Exercise brief> Return the lines of the data below in which the string "plus" occurs.
--- Material shown Enclosed Below ---
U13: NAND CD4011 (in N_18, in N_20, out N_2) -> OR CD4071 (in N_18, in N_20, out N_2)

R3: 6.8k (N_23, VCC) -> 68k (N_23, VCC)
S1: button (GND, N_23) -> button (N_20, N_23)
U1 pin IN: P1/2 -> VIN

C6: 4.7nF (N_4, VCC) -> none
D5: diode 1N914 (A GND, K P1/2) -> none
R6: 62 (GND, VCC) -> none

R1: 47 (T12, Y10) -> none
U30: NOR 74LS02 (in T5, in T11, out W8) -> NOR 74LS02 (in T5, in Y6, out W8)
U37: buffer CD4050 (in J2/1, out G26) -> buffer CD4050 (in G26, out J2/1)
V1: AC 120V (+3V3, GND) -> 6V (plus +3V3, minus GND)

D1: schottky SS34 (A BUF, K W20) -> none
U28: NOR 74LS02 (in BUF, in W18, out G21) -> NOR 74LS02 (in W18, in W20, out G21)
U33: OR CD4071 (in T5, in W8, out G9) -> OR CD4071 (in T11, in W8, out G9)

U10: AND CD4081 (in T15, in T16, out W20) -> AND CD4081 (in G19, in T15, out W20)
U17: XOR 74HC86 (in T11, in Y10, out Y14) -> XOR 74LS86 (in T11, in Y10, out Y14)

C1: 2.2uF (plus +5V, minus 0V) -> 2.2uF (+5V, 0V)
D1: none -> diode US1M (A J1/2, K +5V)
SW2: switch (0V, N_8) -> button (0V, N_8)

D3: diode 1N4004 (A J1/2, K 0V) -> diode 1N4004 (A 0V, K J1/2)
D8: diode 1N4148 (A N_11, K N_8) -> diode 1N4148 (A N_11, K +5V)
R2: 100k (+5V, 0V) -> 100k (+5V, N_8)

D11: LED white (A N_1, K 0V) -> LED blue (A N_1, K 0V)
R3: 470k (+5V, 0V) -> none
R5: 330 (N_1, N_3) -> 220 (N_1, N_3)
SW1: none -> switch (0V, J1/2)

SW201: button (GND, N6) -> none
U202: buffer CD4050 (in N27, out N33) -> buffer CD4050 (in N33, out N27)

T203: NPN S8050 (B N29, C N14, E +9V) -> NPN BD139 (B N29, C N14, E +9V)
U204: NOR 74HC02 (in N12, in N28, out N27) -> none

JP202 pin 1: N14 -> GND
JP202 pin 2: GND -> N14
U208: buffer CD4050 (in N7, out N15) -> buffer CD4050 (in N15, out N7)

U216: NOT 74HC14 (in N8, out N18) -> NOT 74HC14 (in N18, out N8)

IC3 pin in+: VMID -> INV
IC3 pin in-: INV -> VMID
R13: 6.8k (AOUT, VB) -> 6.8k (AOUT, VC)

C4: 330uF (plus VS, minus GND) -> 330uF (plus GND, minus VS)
--- End of Enclosed Material shown ---
Exercise response>
V1: AC 120V (+3V3, GND) -> 6V (plus +3V3, minus GND)
C1: 2.2uF (plus +5V, minus 0V) -> 2.2uF (+5V, 0V)
C4: 330uF (plus VS, minus GND) -> 330uF (plus GND, minus VS)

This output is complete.